§ **Assignment**: Take each line of the entries below that contains "brown" and copy it.
* * * * * * * * *
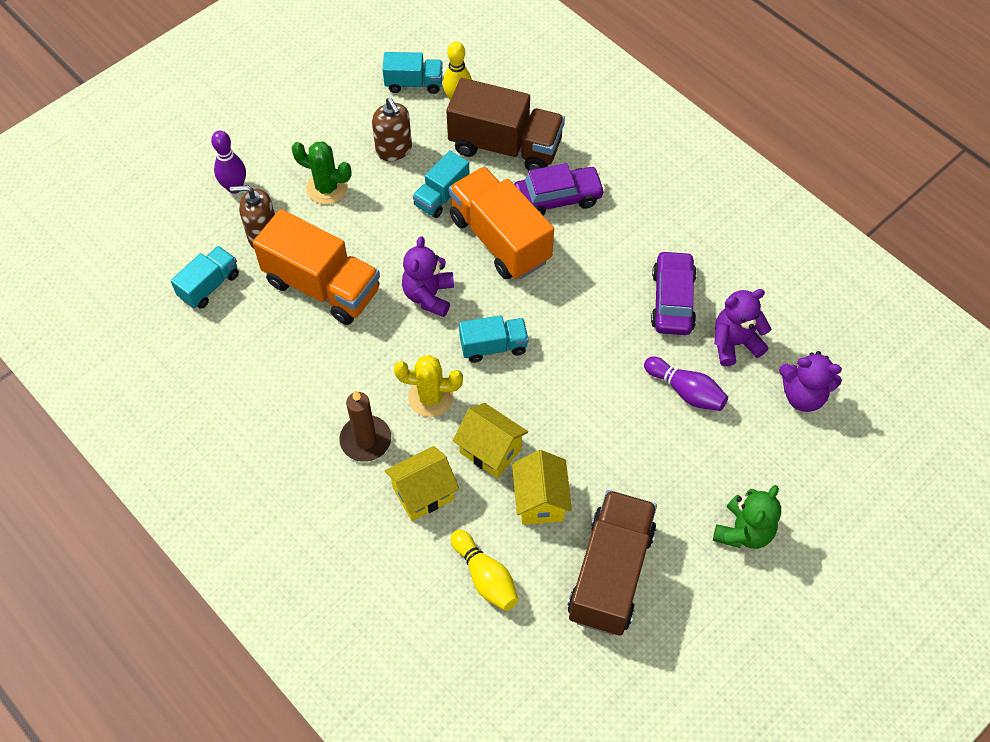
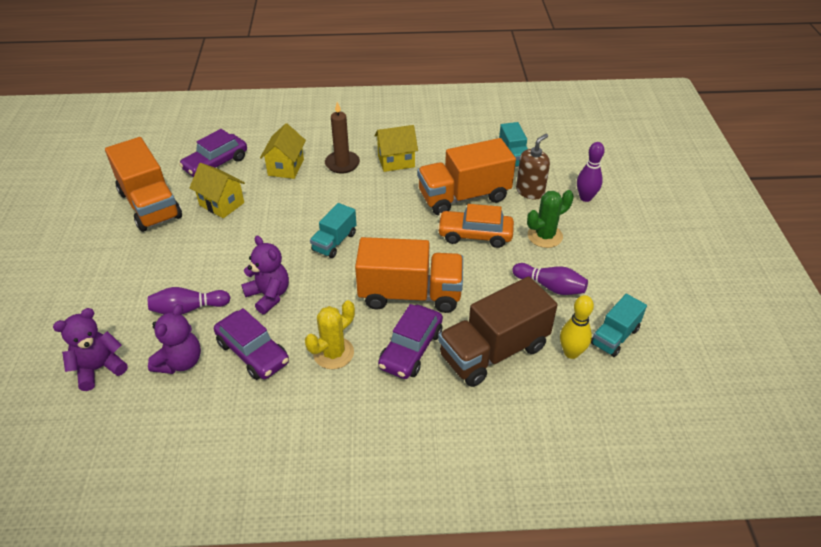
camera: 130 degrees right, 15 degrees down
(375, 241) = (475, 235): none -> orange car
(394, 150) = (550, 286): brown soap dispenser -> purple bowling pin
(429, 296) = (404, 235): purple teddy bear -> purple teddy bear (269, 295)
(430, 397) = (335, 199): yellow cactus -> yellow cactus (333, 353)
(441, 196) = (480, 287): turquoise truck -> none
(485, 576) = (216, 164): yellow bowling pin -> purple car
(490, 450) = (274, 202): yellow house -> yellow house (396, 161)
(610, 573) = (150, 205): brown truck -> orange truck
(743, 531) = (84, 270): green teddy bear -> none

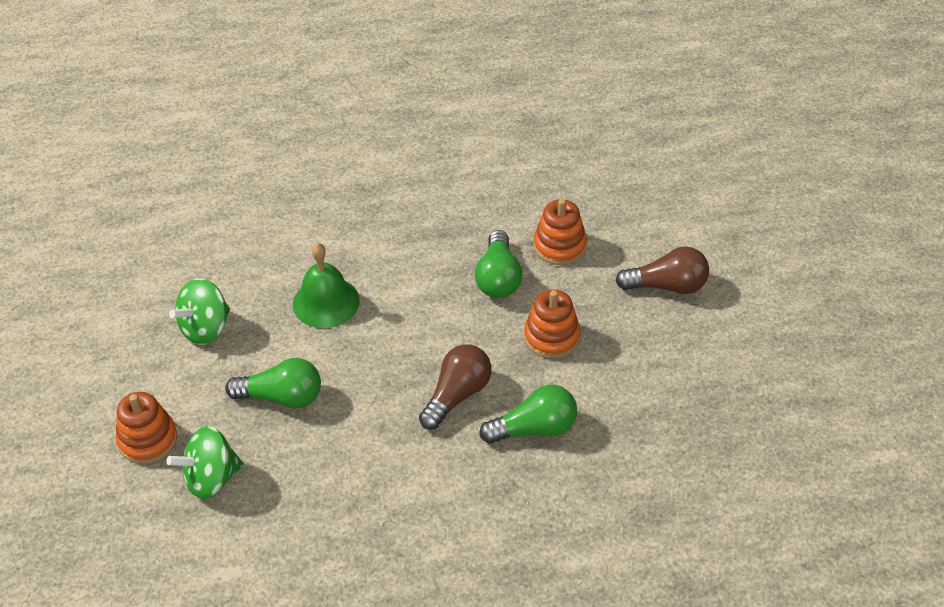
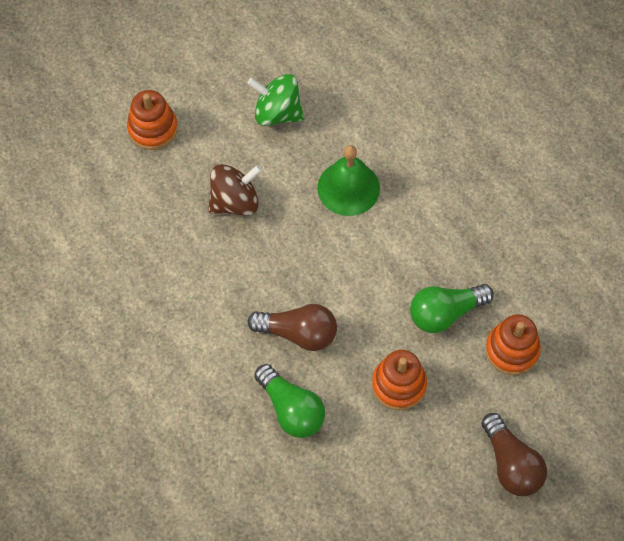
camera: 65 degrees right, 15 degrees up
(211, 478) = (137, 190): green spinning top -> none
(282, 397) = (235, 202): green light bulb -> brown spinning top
* * * * * * * * *
§ **Solution**:
(394, 150) = (550, 286): brown soap dispenser -> purple bowling pin
(610, 573) = (150, 205): brown truck -> orange truck
(282, 397) = (235, 202): green light bulb -> brown spinning top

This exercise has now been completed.